» **DATASET ENTRIES**:
□ □ □ □ □

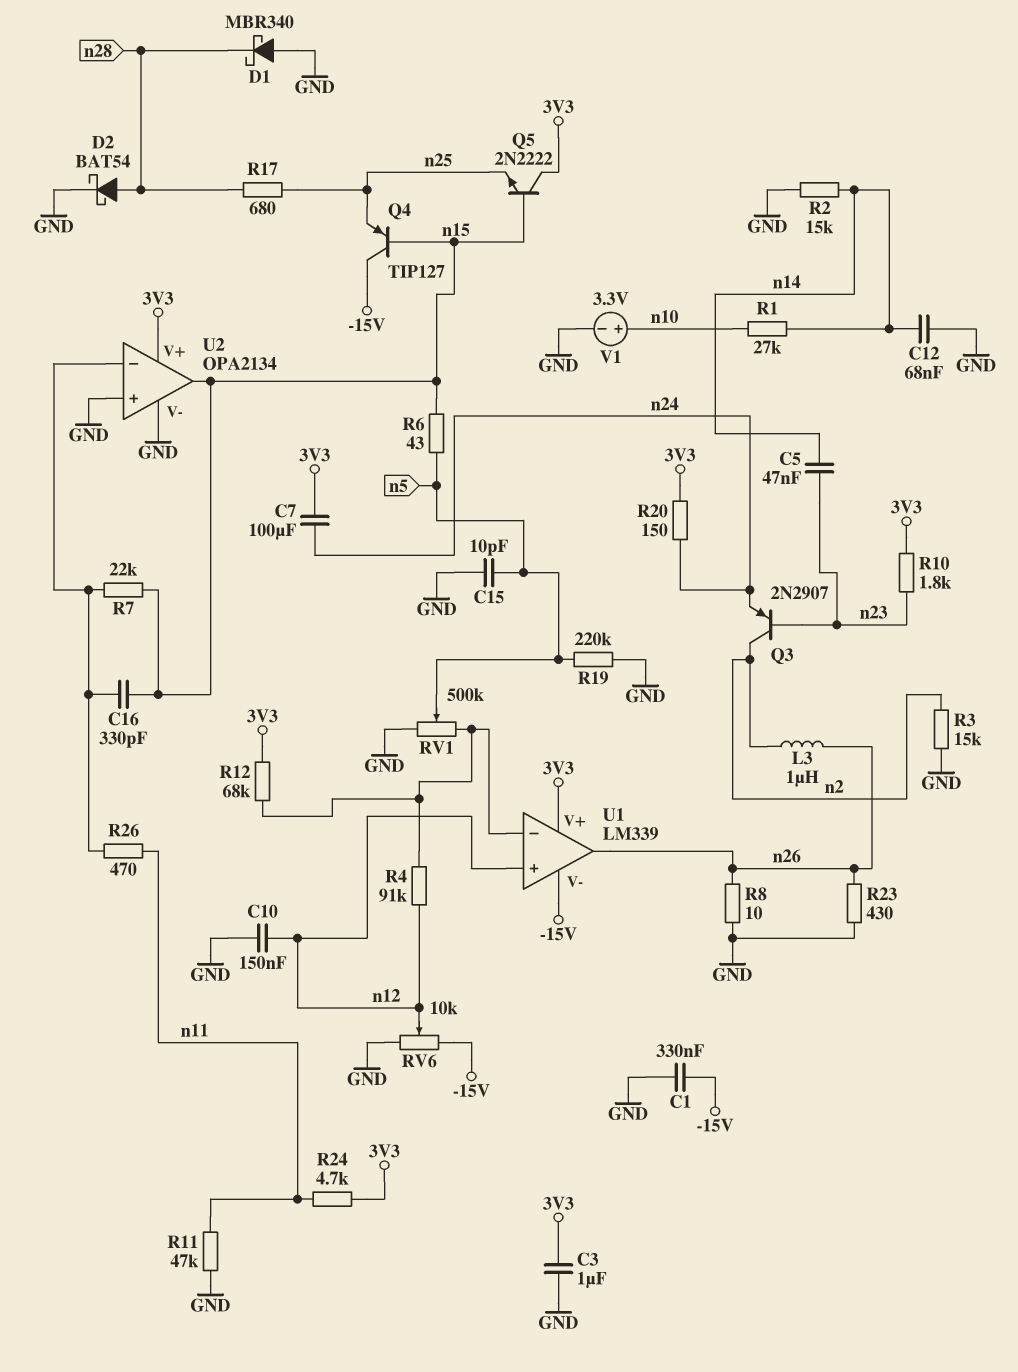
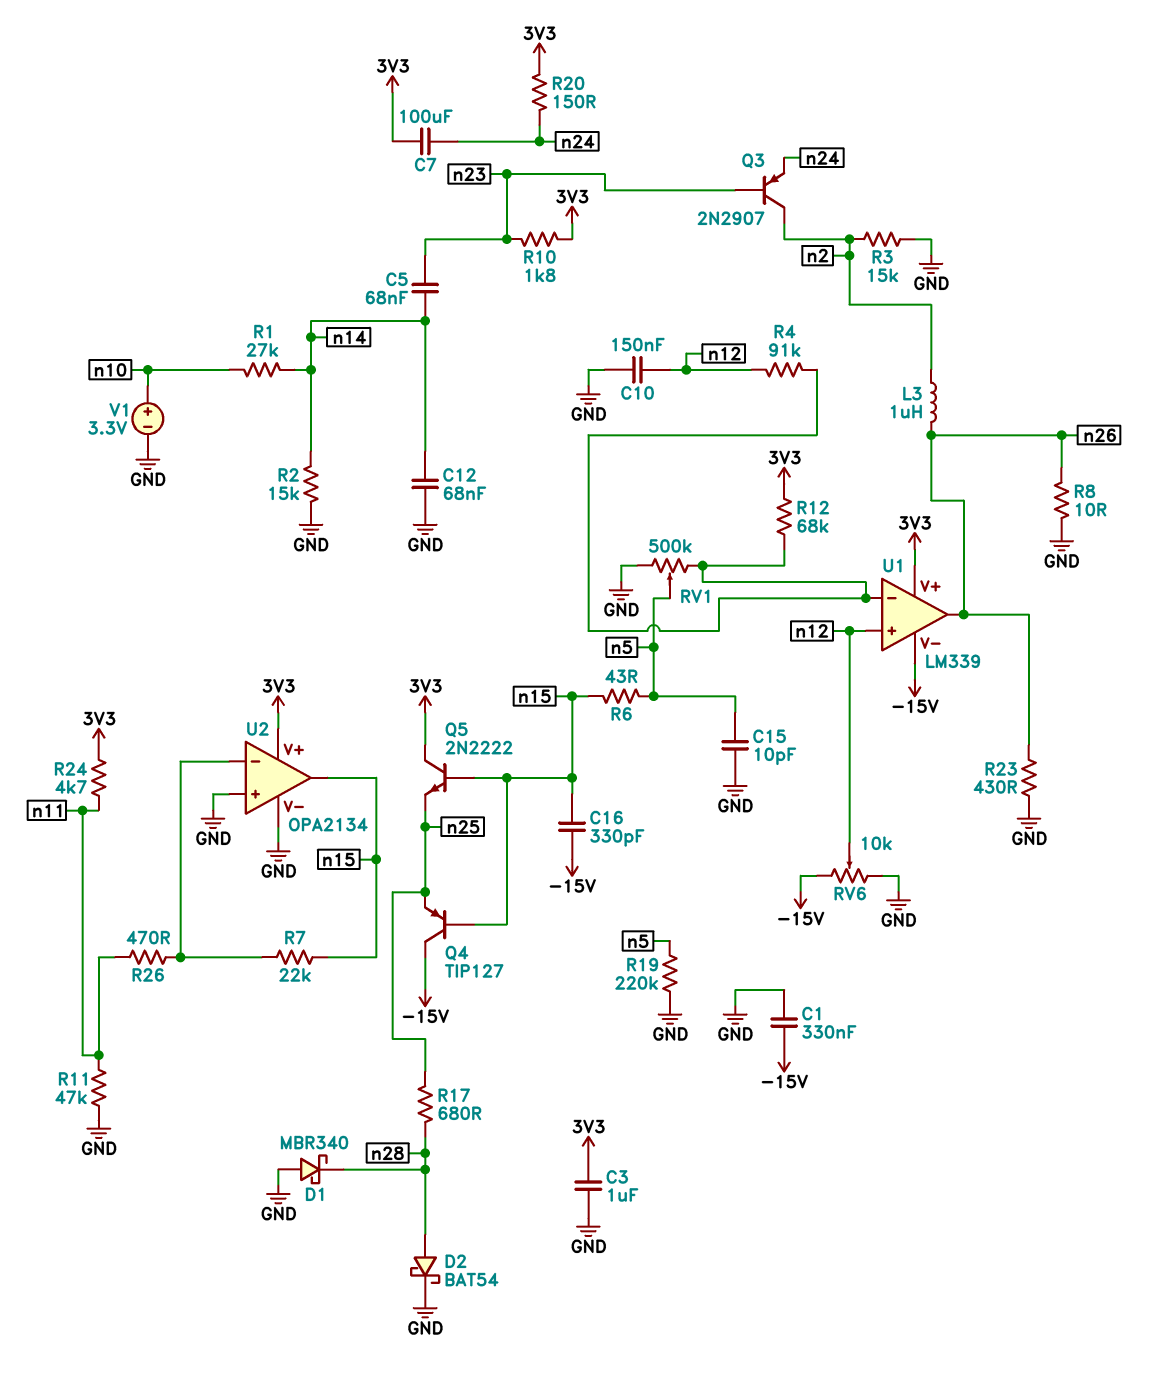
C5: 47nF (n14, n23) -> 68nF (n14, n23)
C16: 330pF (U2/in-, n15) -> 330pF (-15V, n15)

□ □ □ □ □

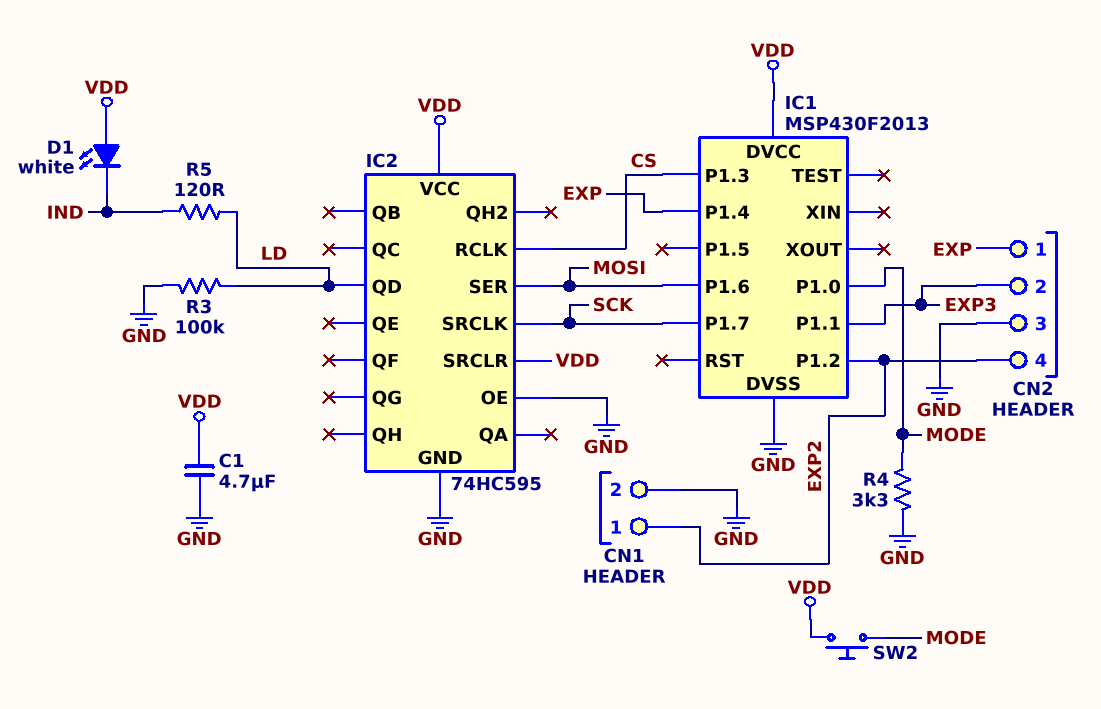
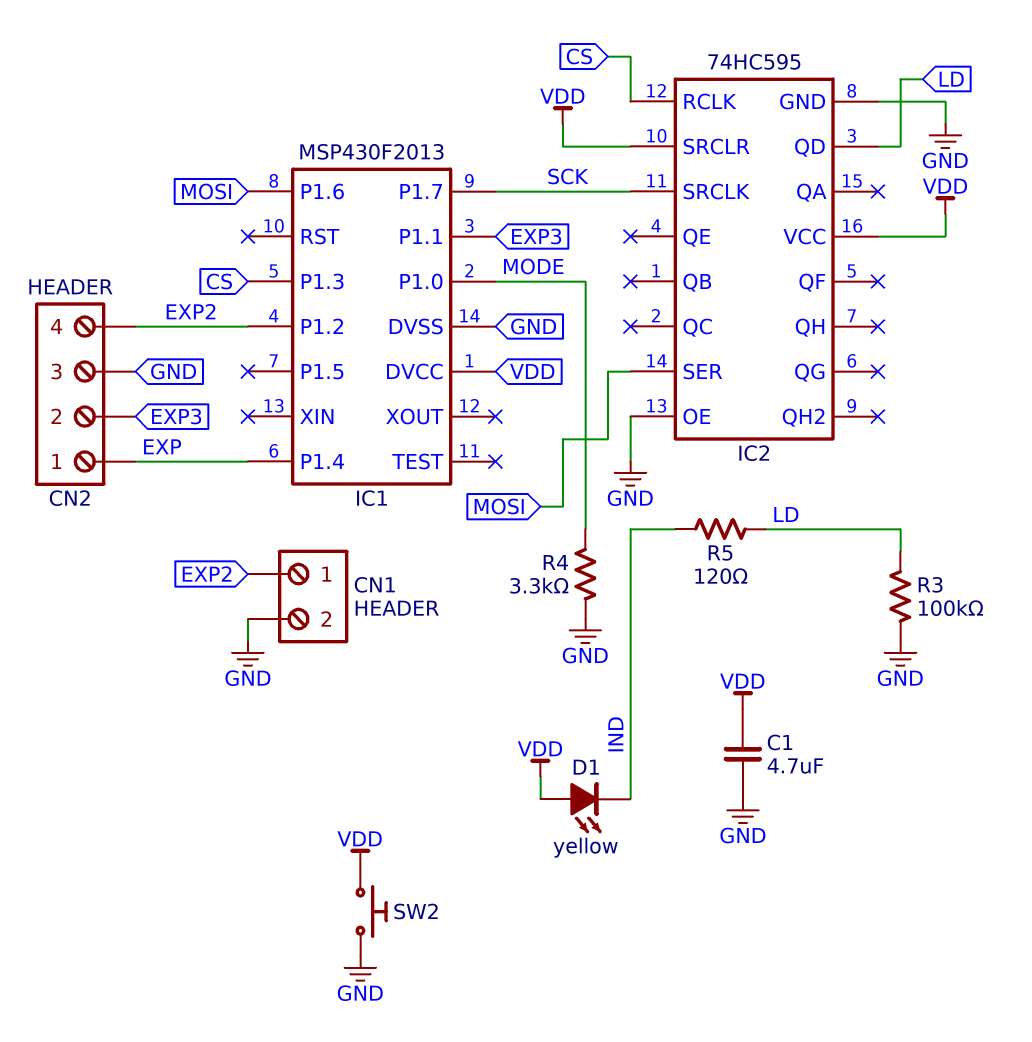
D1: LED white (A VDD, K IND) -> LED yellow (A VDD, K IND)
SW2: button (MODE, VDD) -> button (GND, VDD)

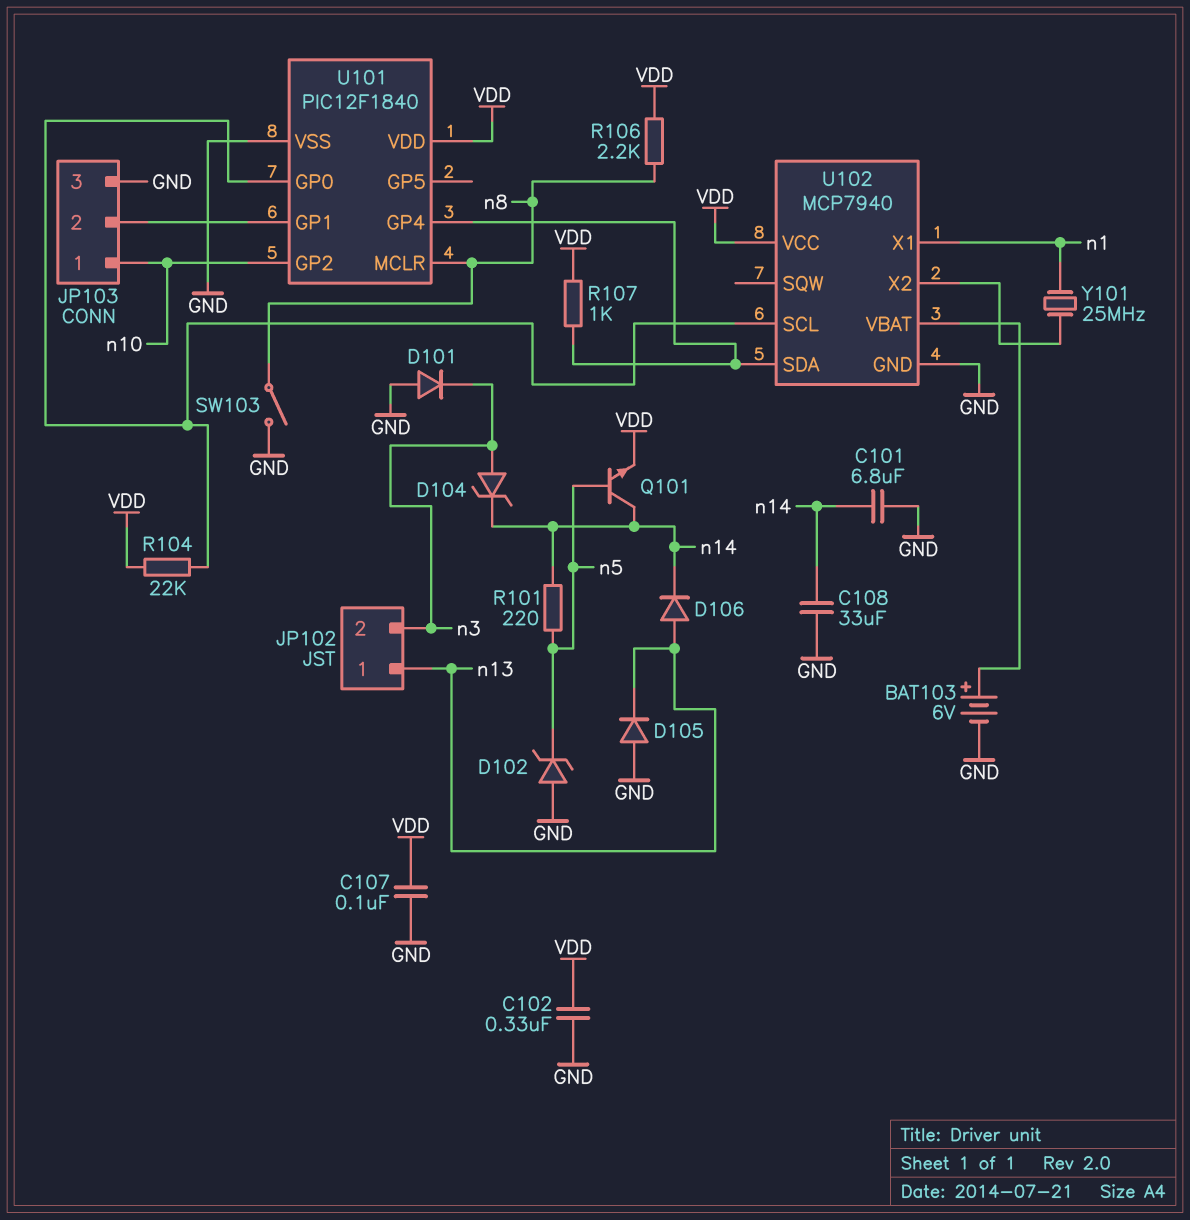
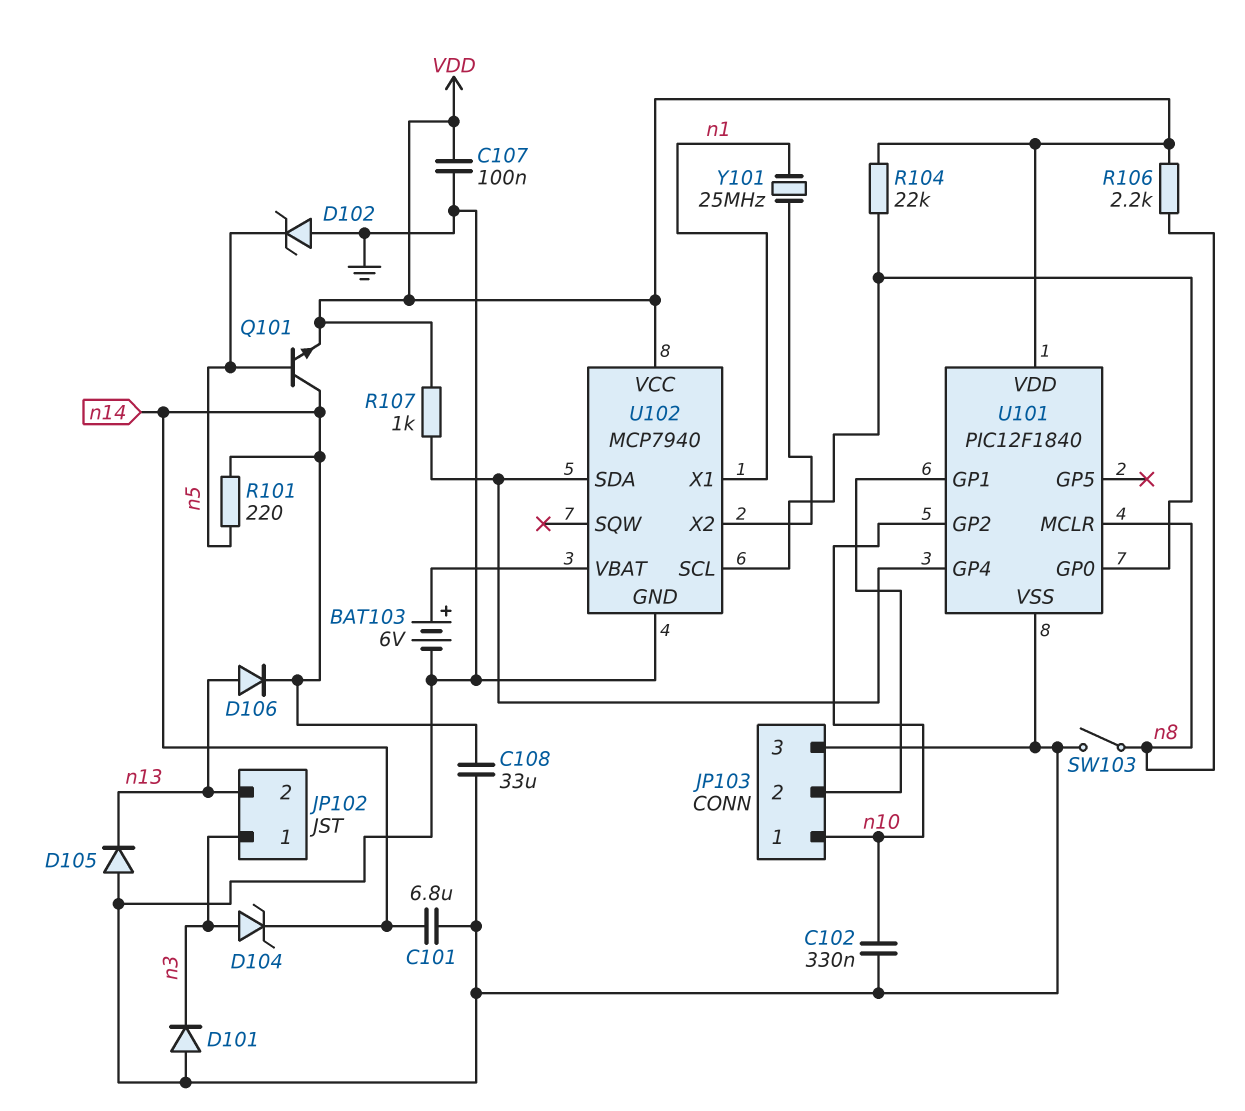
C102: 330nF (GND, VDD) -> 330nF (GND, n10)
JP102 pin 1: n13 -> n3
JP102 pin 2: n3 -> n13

□ □ □ □ □

» **YOUR INSTRUCTIONS**: Look above for the line containing "C5: 47nF (n14, n23) -> 68nF (n14, n23)". Output from there through the line containing "C16: 330pF (U2/in-, n15) -> 330pF (-15V, n15)", exactly and inclusively.

» **OUTPUT**:
C5: 47nF (n14, n23) -> 68nF (n14, n23)
C16: 330pF (U2/in-, n15) -> 330pF (-15V, n15)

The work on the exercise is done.